--- Work instructions ---
In the listing below, how many lines contain the string "DGND"? Answer with the number only.

--- Provided data ---
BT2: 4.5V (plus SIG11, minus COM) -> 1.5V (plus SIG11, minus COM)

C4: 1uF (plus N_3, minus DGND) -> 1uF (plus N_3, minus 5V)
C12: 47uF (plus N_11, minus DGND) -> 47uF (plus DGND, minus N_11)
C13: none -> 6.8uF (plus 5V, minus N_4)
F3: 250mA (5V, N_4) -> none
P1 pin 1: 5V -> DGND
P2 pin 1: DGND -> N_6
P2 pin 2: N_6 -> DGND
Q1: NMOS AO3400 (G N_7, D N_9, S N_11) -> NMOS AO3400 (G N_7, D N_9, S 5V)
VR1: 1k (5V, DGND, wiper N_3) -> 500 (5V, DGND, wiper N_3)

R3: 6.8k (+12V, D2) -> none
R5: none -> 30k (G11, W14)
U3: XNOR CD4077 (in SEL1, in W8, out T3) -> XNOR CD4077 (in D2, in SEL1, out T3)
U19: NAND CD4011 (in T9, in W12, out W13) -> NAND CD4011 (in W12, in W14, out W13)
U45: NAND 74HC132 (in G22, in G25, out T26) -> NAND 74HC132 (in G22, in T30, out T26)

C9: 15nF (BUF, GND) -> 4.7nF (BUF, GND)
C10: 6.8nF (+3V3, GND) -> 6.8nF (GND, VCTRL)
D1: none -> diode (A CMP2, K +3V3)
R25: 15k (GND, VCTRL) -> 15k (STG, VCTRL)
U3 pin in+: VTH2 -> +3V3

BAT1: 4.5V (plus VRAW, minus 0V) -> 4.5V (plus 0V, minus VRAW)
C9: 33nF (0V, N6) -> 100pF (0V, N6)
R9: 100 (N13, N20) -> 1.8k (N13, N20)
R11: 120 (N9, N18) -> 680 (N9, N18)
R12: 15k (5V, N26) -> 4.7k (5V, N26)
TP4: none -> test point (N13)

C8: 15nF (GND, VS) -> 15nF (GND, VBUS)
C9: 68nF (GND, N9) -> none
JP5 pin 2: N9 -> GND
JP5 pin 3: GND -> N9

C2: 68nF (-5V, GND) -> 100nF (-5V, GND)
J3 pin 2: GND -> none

--- Answer box ---
6